*** Begin section ***
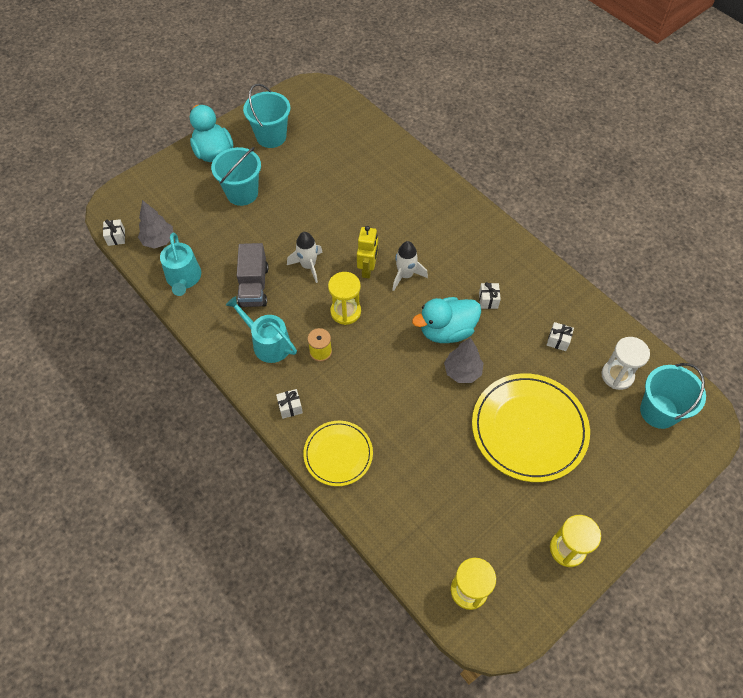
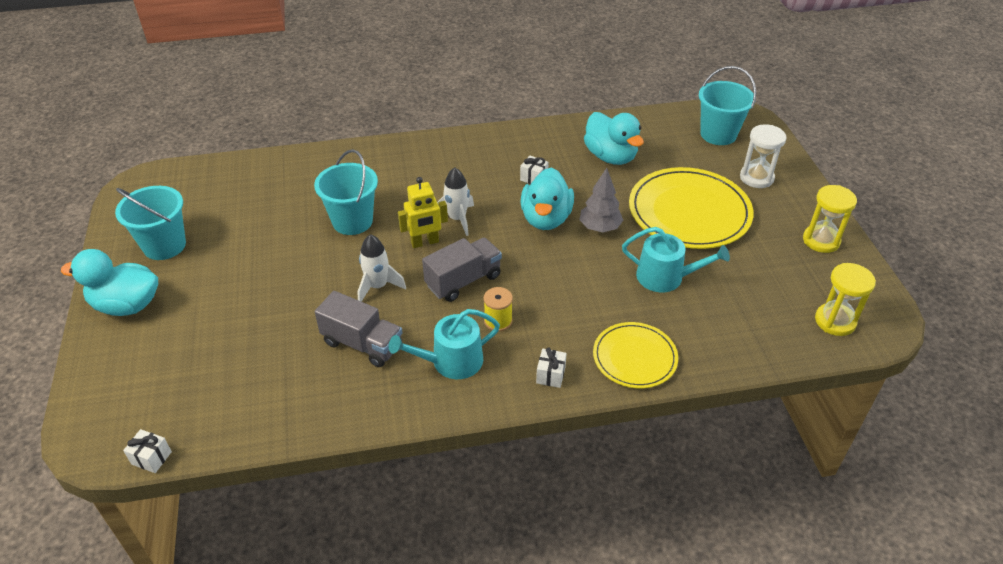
camera: 60 degrees left, 15 degrees down
grey tree [138,200,173,249] -> none
turquoise watering can [160,233,201,296] -> turquoise watering can moved to [622,227,730,292]
turquoise bucket [211,147,261,206] -> turquoise bucket moved to [314,149,378,235]
yellow hourglass [328,272,361,325] -> grey truck [422,238,502,302]
yellow robot [357,226,378,278] -> yellow robot turned 120 degrees clockwise [398,177,448,248]
white gift [547,322,574,351] -> turquoise duck [584,112,644,165]
white hourglass [601,337,650,390] -> white hourglass moved to [740,124,787,188]

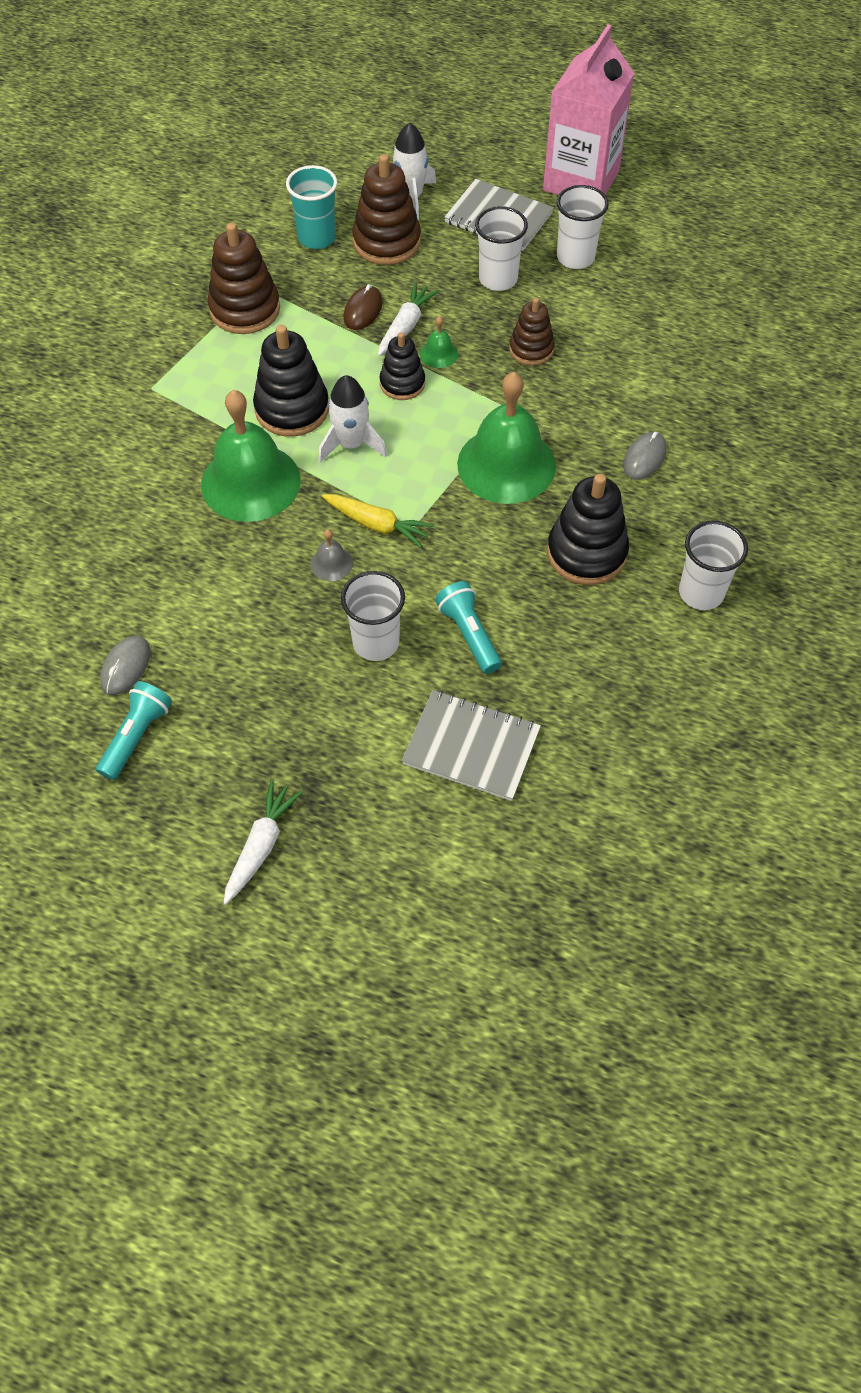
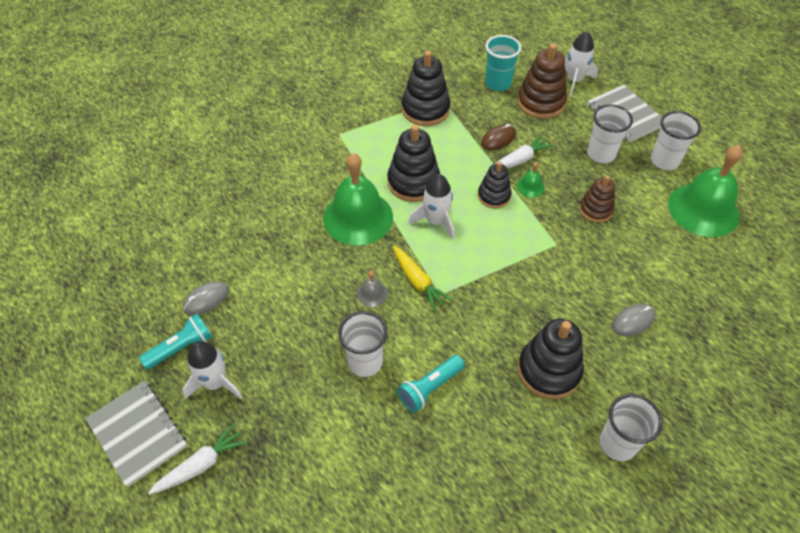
camera: 30 degrees right, 5 degrees down
brown stacking toy [208,223,280,334] -> black stacking toy [402,50,450,126]
grey notebook [402,690,541,801] -> grey notebook moved to [85,381,187,487]
turquoise flashlight [435,581,502,674] -> turquoise flashlight turned 135 degrees counterclockwise [397,355,465,413]
green bell [457,372,556,504] -> green bell moved to [668,145,743,237]
pink carton [543,25,634,195] -> none
none -> white rocket [182,341,242,399]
*** End section ***
ABOUT THIS TASK. The lines above, starting at the one with "camera: 30 degrees right, 5 degrees down" and ending at the one with "green bell [457,372,556,504]", are the only ones to return, exactly as written.

SOLUTION BELOW.
camera: 30 degrees right, 5 degrees down
brown stacking toy [208,223,280,334] -> black stacking toy [402,50,450,126]
grey notebook [402,690,541,801] -> grey notebook moved to [85,381,187,487]
turquoise flashlight [435,581,502,674] -> turquoise flashlight turned 135 degrees counterclockwise [397,355,465,413]
green bell [457,372,556,504] -> green bell moved to [668,145,743,237]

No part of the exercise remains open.